## [REQUIRED ACTION]
Below are some records; copy them word for word and drop the pictures.

(Object state change records)
####

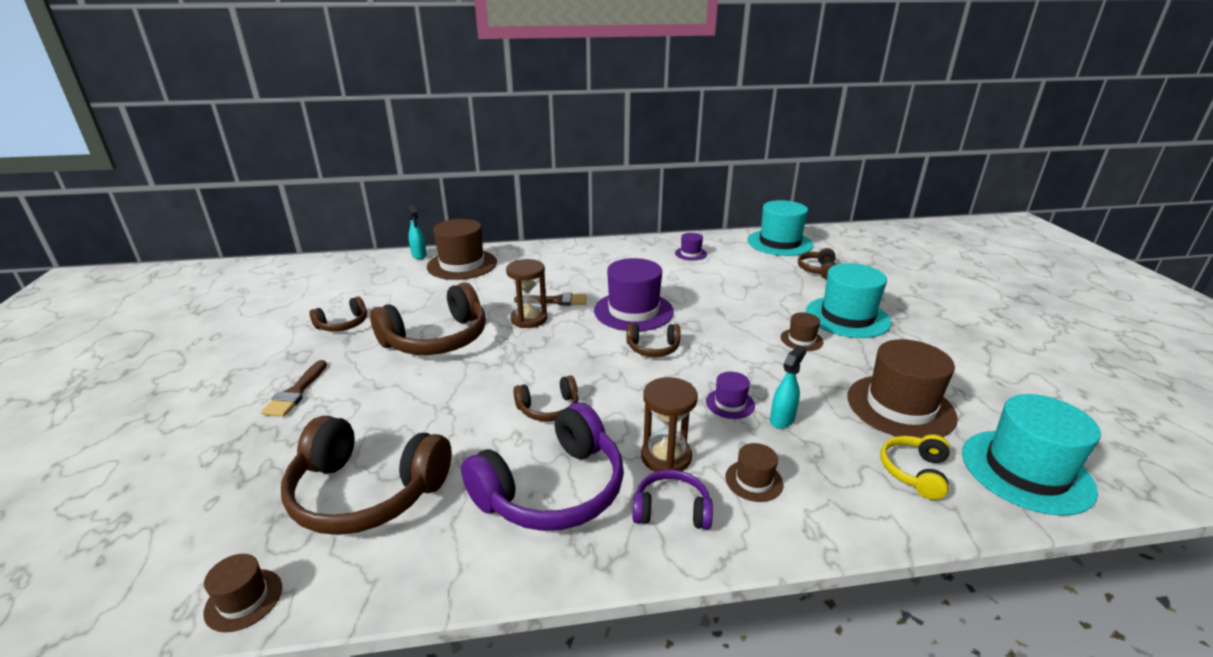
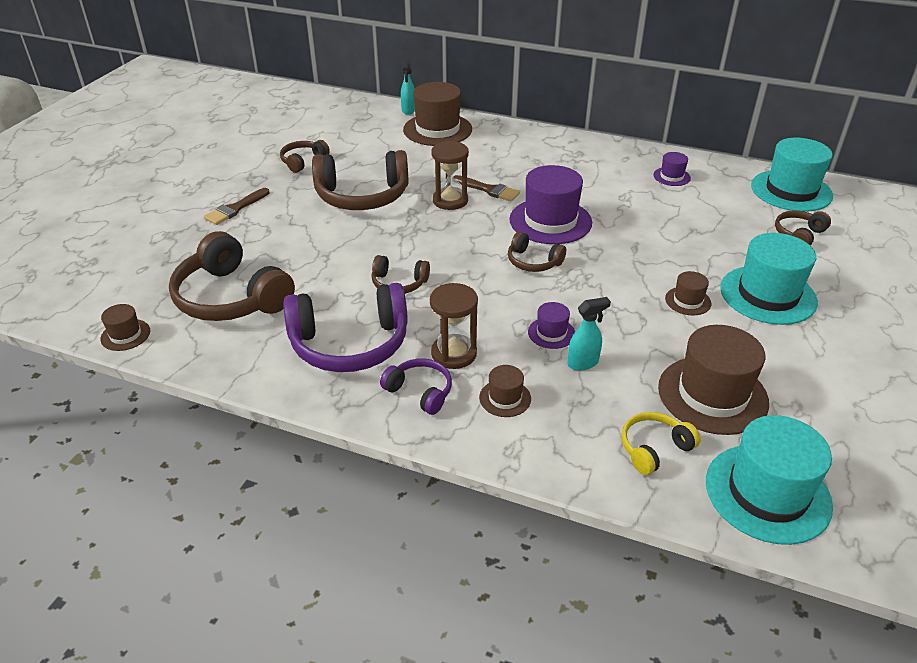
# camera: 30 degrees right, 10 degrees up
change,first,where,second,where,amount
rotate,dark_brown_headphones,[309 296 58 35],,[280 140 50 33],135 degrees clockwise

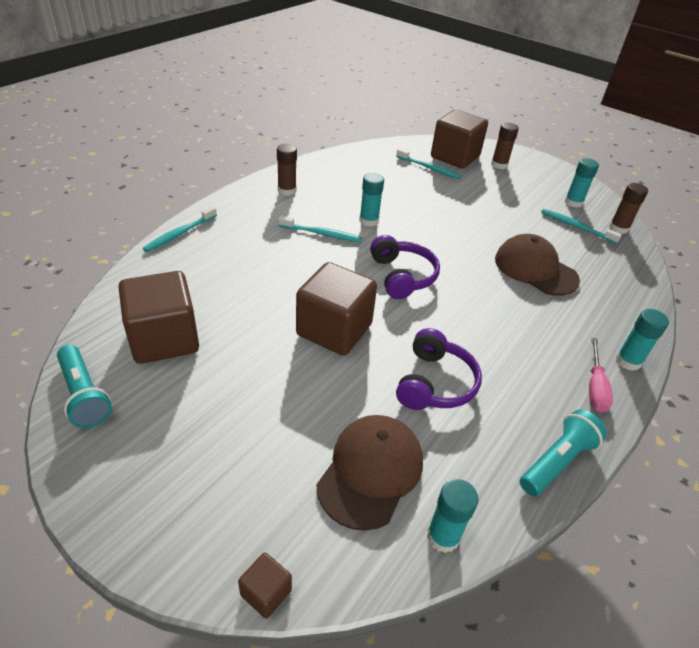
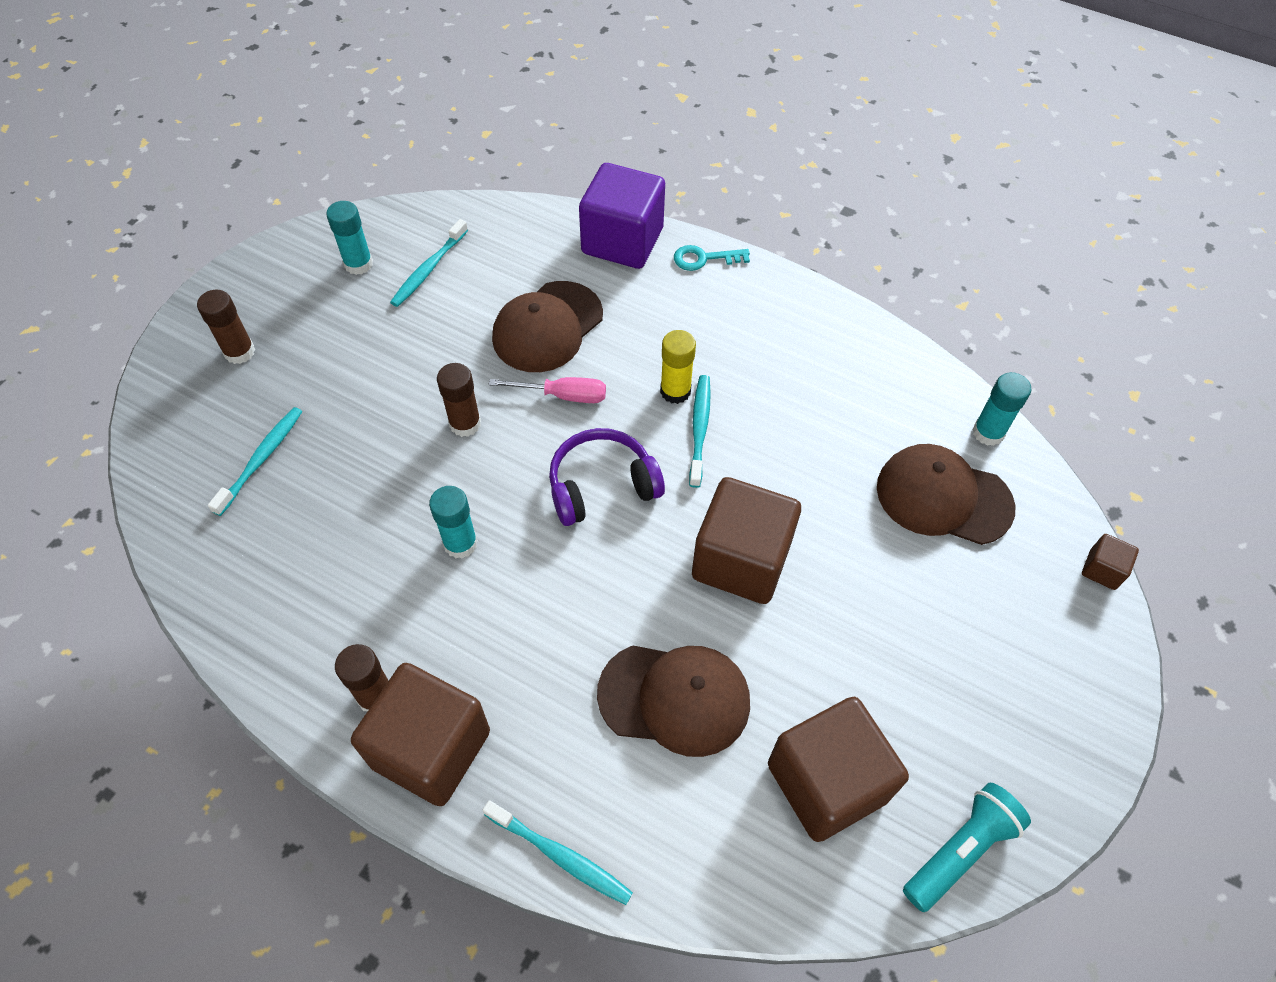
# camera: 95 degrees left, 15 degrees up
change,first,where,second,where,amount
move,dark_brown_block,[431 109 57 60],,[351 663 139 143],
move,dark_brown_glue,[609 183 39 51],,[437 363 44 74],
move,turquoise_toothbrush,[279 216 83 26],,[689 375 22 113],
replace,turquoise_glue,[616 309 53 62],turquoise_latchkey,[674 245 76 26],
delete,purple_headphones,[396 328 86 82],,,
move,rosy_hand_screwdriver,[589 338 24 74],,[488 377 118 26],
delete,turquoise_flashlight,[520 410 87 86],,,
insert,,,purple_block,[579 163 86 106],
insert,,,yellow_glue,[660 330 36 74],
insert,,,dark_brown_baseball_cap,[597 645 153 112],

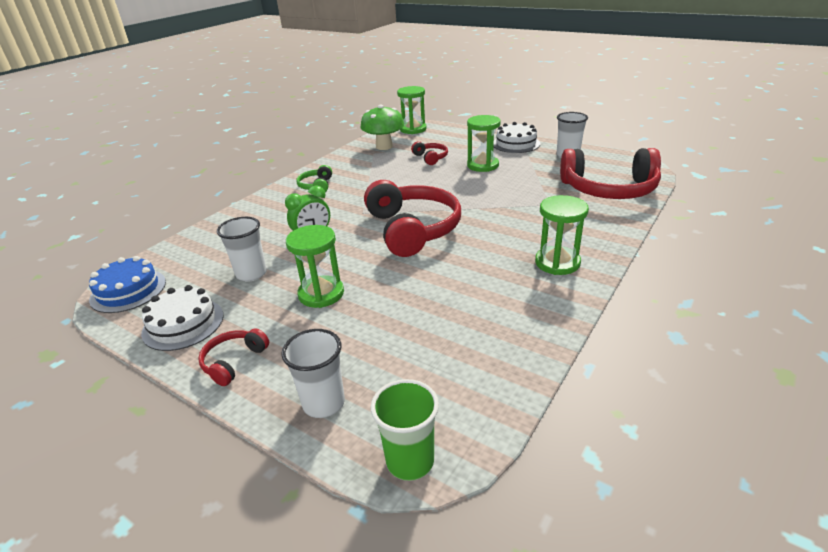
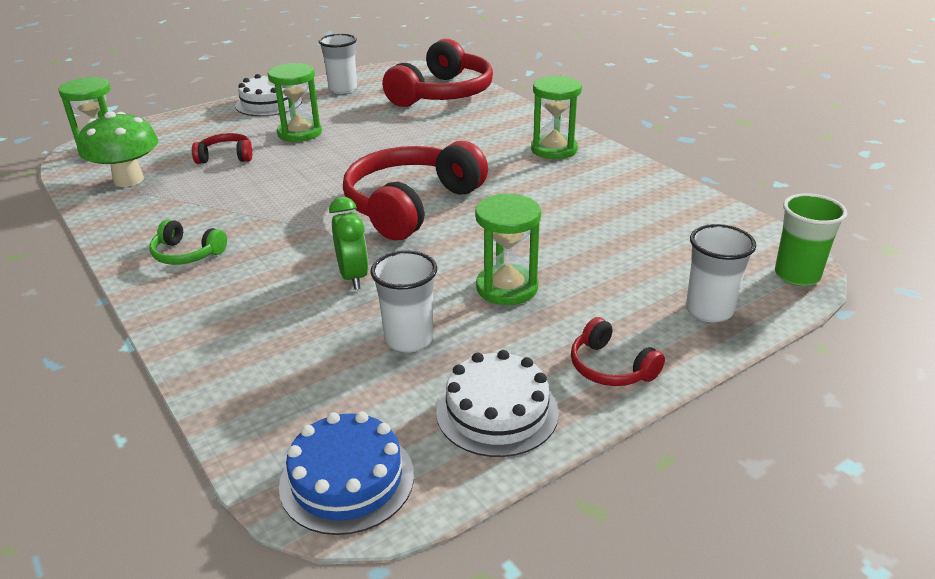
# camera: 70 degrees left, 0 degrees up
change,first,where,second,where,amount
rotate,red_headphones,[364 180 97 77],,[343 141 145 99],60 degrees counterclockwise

####

## [EXPECTED OUTPUT]
# camera: 30 degrees right, 10 degrees up
change,first,where,second,where,amount
rotate,dark_brown_headphones,[309 296 58 35],,[280 140 50 33],135 degrees clockwise

# camera: 95 degrees left, 15 degrees up
change,first,where,second,where,amount
move,dark_brown_block,[431 109 57 60],,[351 663 139 143],
move,dark_brown_glue,[609 183 39 51],,[437 363 44 74],
move,turquoise_toothbrush,[279 216 83 26],,[689 375 22 113],
replace,turquoise_glue,[616 309 53 62],turquoise_latchkey,[674 245 76 26],
delete,purple_headphones,[396 328 86 82],,,
move,rosy_hand_screwdriver,[589 338 24 74],,[488 377 118 26],
delete,turquoise_flashlight,[520 410 87 86],,,
insert,,,purple_block,[579 163 86 106],
insert,,,yellow_glue,[660 330 36 74],
insert,,,dark_brown_baseball_cap,[597 645 153 112],

# camera: 70 degrees left, 0 degrees up
change,first,where,second,where,amount
rotate,red_headphones,[364 180 97 77],,[343 141 145 99],60 degrees counterclockwise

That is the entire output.